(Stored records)

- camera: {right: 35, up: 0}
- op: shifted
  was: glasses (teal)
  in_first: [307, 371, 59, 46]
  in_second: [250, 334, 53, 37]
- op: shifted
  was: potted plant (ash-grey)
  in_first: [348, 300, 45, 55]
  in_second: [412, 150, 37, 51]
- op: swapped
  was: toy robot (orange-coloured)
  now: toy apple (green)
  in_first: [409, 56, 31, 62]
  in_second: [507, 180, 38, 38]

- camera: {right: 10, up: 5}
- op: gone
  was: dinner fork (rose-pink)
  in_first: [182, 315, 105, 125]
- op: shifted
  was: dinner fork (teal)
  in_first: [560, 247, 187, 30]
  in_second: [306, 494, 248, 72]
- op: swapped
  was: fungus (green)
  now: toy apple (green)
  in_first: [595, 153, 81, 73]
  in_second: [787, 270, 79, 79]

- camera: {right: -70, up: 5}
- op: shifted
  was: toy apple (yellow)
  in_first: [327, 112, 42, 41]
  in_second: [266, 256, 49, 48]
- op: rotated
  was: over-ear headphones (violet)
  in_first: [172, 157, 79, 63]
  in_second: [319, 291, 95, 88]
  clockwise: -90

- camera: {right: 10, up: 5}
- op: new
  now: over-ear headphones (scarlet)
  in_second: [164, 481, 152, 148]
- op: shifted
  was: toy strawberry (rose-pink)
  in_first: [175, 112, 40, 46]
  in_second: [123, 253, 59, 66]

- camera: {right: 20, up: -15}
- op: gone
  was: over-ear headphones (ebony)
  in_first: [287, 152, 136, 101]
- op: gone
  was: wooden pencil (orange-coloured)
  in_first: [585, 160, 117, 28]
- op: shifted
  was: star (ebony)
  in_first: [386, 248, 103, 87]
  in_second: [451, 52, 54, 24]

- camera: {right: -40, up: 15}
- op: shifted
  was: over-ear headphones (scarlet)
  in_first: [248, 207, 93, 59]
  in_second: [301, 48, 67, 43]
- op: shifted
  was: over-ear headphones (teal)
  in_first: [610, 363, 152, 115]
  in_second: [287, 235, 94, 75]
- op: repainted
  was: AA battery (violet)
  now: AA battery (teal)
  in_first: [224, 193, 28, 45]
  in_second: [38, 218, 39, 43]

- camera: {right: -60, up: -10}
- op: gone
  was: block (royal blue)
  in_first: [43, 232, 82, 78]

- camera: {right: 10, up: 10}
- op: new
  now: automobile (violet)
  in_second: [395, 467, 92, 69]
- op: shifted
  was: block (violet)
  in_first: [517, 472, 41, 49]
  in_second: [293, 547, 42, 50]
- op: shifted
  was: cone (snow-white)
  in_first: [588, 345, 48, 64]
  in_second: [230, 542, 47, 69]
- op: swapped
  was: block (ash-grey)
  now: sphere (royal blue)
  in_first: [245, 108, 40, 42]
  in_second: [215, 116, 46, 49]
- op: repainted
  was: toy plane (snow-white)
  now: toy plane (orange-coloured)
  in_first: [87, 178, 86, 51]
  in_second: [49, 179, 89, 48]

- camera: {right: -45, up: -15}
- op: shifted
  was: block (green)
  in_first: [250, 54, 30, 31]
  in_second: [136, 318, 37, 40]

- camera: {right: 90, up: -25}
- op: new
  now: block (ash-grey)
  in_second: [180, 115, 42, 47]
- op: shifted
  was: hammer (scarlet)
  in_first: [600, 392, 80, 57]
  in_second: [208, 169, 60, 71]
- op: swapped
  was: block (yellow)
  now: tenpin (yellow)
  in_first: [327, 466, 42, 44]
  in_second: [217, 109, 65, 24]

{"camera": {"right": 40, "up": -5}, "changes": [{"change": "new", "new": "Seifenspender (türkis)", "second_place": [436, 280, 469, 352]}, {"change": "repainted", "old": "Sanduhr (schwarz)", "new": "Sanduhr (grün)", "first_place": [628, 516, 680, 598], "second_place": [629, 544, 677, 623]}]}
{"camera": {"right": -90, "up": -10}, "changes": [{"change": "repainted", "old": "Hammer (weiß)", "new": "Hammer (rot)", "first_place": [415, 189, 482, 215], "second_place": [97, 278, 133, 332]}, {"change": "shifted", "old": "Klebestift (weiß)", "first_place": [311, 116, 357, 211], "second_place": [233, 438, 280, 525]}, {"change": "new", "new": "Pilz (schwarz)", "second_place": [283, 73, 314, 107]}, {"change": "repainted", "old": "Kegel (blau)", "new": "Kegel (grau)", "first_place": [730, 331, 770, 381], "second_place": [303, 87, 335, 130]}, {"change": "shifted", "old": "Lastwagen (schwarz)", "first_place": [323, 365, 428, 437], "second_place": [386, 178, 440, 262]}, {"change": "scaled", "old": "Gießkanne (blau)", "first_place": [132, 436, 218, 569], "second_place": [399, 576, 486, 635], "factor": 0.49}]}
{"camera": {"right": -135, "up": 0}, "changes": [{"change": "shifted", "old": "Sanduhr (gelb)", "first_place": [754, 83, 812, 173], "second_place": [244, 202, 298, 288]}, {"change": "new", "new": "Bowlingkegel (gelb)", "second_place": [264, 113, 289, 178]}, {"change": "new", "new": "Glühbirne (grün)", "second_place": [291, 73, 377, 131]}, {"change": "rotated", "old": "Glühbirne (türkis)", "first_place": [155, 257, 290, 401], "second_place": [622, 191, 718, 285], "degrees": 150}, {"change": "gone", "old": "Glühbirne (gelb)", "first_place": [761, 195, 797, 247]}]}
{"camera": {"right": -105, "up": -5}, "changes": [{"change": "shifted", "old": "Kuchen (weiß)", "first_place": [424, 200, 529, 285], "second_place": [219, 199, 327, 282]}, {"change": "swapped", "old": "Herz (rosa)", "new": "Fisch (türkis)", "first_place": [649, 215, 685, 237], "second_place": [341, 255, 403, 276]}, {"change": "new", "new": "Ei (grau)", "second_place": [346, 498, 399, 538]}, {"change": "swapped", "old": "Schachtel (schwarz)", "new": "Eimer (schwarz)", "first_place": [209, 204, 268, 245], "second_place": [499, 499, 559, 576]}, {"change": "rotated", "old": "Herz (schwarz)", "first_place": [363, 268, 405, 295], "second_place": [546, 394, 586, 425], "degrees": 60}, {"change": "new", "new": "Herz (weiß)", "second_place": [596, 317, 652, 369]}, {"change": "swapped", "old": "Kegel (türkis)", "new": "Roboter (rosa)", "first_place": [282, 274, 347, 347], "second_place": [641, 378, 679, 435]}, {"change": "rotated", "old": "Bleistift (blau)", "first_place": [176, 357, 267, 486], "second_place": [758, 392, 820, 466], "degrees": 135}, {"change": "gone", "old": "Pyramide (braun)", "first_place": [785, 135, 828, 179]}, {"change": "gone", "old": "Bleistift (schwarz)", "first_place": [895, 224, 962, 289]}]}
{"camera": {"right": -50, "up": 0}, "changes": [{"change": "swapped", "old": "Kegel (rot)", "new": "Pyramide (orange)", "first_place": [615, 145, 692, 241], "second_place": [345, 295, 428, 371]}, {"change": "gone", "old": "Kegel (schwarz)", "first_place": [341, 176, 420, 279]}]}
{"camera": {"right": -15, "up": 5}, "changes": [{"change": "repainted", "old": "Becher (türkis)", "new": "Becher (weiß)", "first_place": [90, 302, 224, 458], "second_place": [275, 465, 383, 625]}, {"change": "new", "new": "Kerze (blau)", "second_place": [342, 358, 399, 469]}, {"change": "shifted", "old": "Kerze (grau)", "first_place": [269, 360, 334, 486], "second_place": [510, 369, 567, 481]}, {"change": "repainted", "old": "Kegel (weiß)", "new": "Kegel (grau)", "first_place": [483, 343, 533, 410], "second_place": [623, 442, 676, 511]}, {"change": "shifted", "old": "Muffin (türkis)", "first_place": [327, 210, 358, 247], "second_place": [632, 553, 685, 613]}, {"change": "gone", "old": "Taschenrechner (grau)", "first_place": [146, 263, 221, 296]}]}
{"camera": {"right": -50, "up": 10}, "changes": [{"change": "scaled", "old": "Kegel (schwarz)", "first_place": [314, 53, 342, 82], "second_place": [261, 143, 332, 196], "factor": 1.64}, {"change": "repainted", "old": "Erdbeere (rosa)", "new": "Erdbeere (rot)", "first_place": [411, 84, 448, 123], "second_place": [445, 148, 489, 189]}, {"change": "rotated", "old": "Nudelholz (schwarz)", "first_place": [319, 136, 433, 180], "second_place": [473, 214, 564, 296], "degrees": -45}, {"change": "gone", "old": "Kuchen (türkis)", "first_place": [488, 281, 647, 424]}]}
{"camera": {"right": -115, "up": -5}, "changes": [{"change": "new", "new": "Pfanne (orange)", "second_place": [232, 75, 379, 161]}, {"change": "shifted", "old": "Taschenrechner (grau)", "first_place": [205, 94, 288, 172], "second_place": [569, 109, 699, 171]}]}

* **TASK DIRECTIONS**
The required answer is the run of lines above, starting at the line with "was: star (ebony)" and ending at the line with "now: automobile (violet)", reproduced exactly with both ends.

* **REPLY**
  was: star (ebony)
  in_first: [386, 248, 103, 87]
  in_second: [451, 52, 54, 24]

- camera: {right: -40, up: 15}
- op: shifted
  was: over-ear headphones (scarlet)
  in_first: [248, 207, 93, 59]
  in_second: [301, 48, 67, 43]
- op: shifted
  was: over-ear headphones (teal)
  in_first: [610, 363, 152, 115]
  in_second: [287, 235, 94, 75]
- op: repainted
  was: AA battery (violet)
  now: AA battery (teal)
  in_first: [224, 193, 28, 45]
  in_second: [38, 218, 39, 43]

- camera: {right: -60, up: -10}
- op: gone
  was: block (royal blue)
  in_first: [43, 232, 82, 78]

- camera: {right: 10, up: 10}
- op: new
  now: automobile (violet)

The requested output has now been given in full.